What is expected: The entries that follow should be repeated exactly, with no pictures kept.

Itemized modification records

□ □ □ □ □ □ □

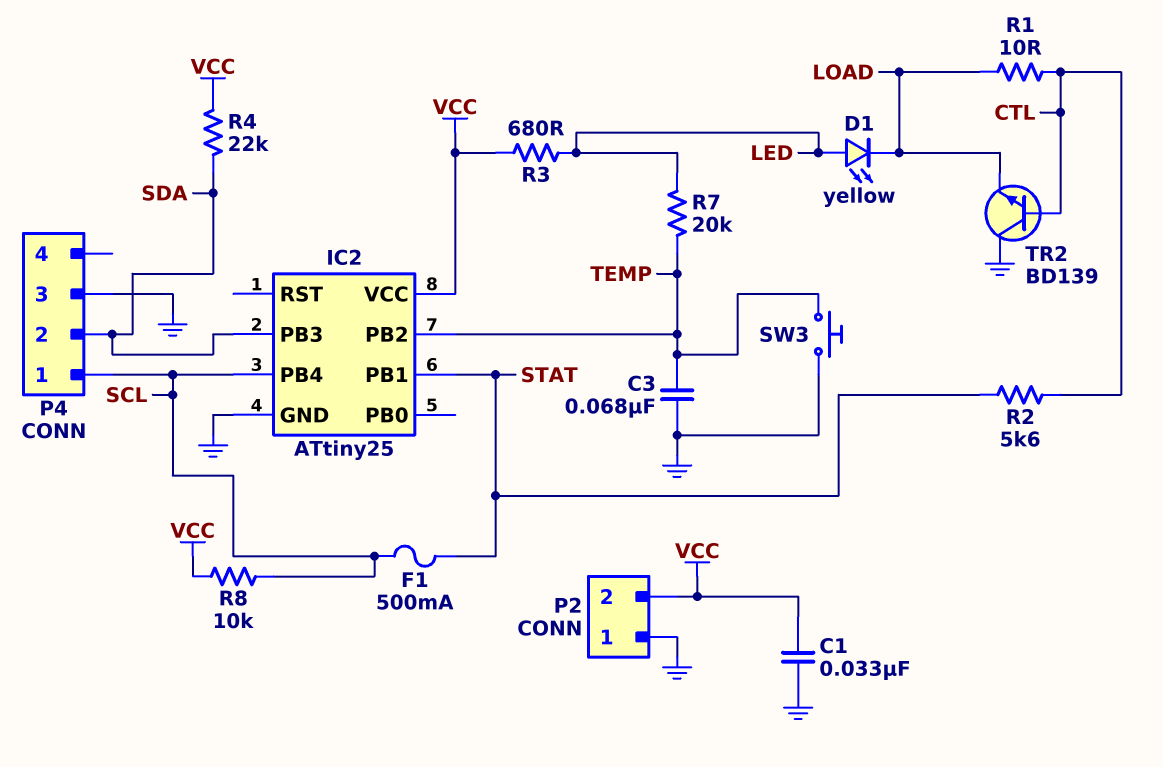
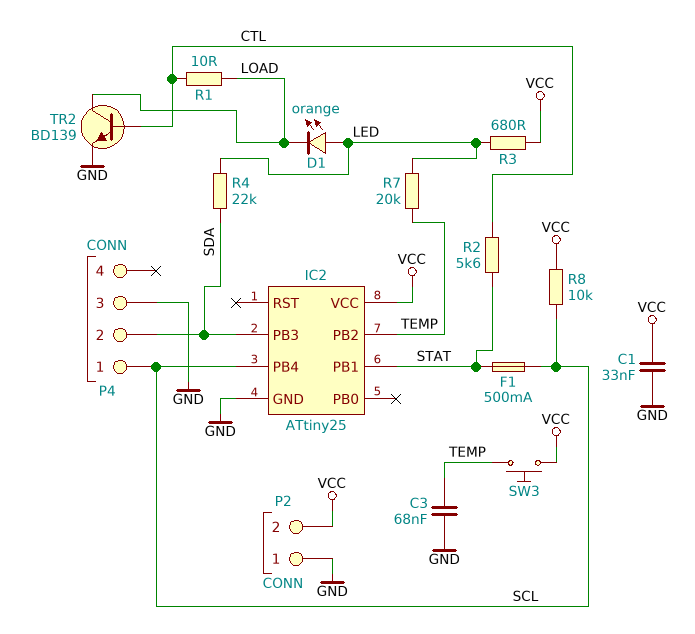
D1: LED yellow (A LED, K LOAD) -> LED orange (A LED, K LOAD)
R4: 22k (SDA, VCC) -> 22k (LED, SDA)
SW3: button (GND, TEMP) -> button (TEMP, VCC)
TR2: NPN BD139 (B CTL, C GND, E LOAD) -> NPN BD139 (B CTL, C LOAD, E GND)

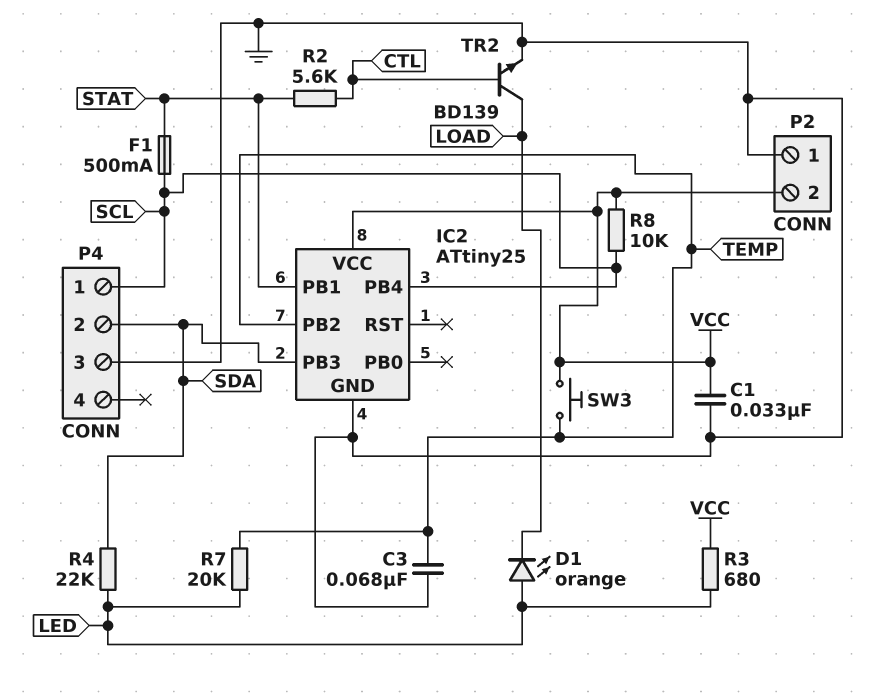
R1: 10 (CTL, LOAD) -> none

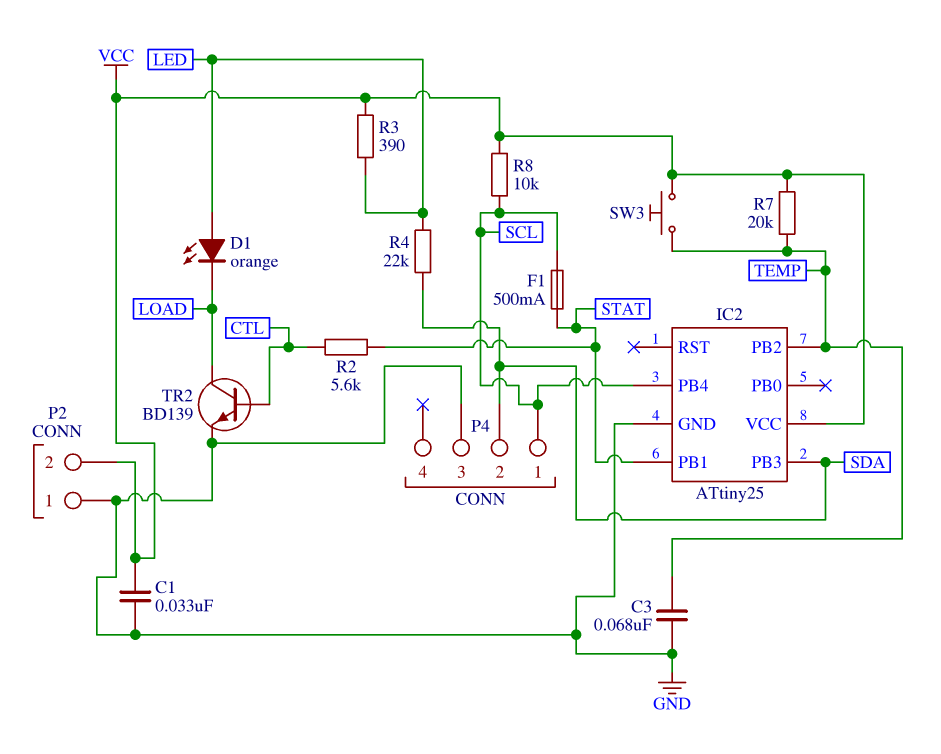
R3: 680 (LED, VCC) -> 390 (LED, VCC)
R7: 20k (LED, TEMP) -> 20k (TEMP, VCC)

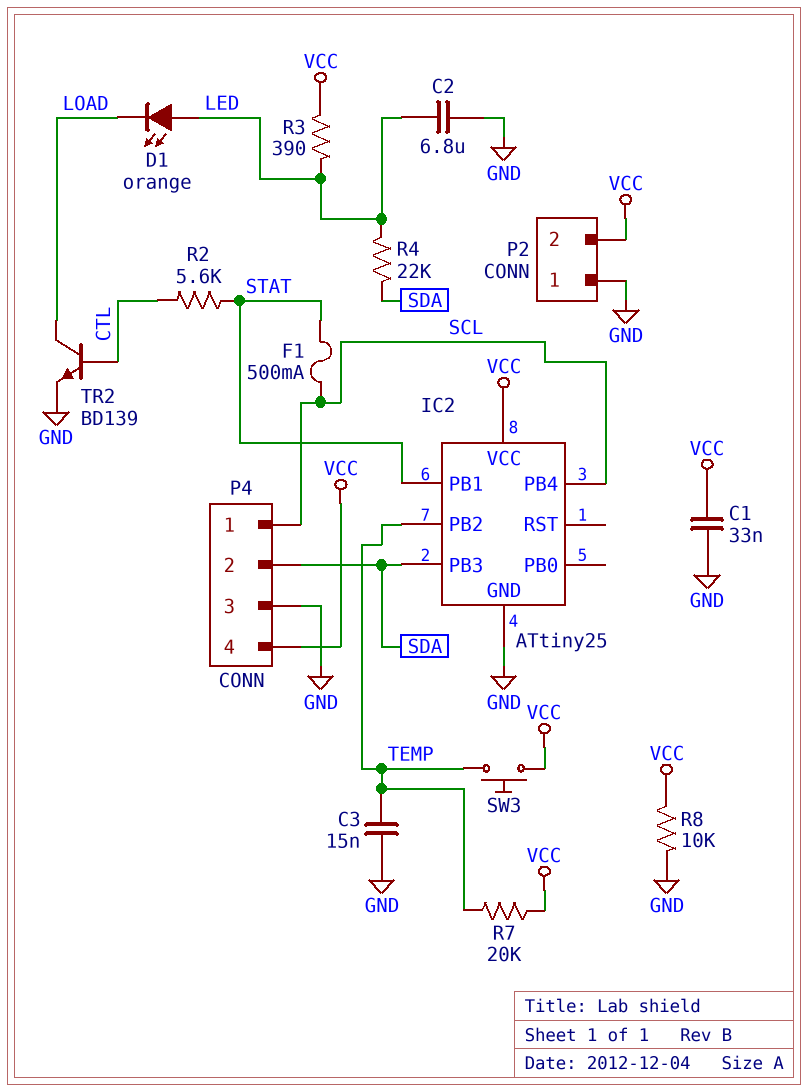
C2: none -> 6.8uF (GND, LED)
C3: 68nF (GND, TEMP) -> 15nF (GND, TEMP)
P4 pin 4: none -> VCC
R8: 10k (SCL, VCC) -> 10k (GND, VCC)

□ □ □ □ □ □ □

Task response:
D1: LED yellow (A LED, K LOAD) -> LED orange (A LED, K LOAD)
R4: 22k (SDA, VCC) -> 22k (LED, SDA)
SW3: button (GND, TEMP) -> button (TEMP, VCC)
TR2: NPN BD139 (B CTL, C GND, E LOAD) -> NPN BD139 (B CTL, C LOAD, E GND)

R1: 10 (CTL, LOAD) -> none

R3: 680 (LED, VCC) -> 390 (LED, VCC)
R7: 20k (LED, TEMP) -> 20k (TEMP, VCC)

C2: none -> 6.8uF (GND, LED)
C3: 68nF (GND, TEMP) -> 15nF (GND, TEMP)
P4 pin 4: none -> VCC
R8: 10k (SCL, VCC) -> 10k (GND, VCC)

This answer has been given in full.